*Your goal*. Each entry below should be restated word for word, without any picture it contains.

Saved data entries
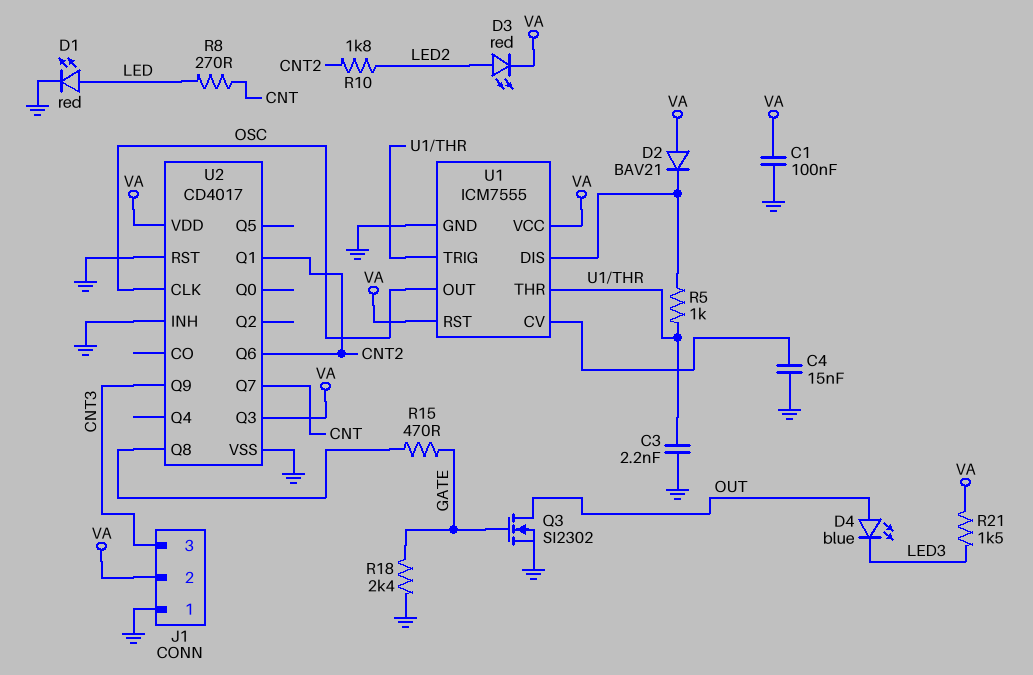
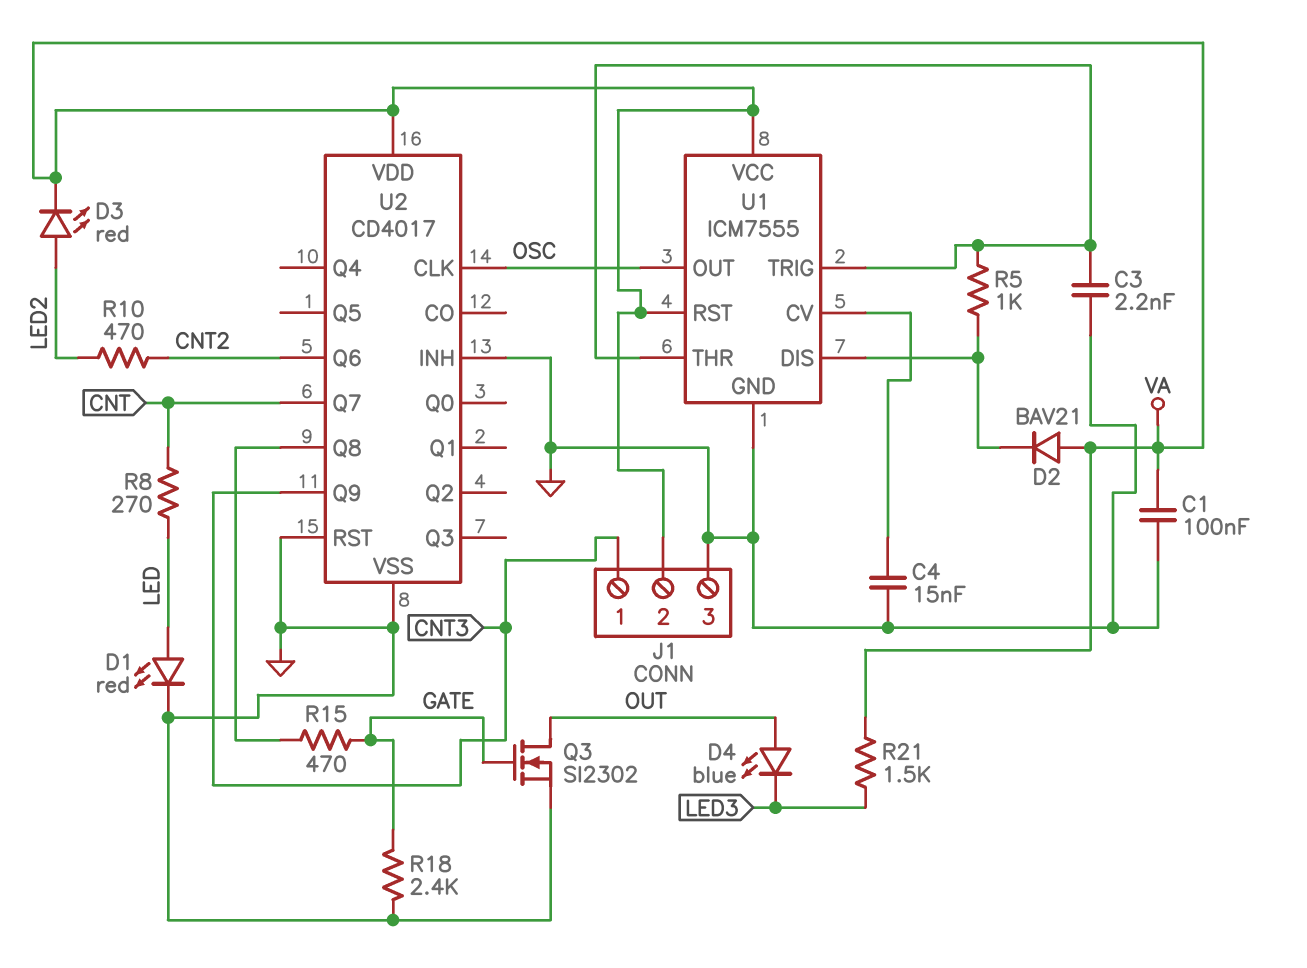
J1 pin 1: GND -> CNT3
J1 pin 3: CNT3 -> GND
R10: 1.8k (CNT2, LED2) -> 470 (CNT2, LED2)
U2 pin Q1: CNT2 -> none
U2 pin Q3: VA -> none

*Problem solution*.
J1 pin 1: GND -> CNT3
J1 pin 3: CNT3 -> GND
R10: 1.8k (CNT2, LED2) -> 470 (CNT2, LED2)
U2 pin Q1: CNT2 -> none
U2 pin Q3: VA -> none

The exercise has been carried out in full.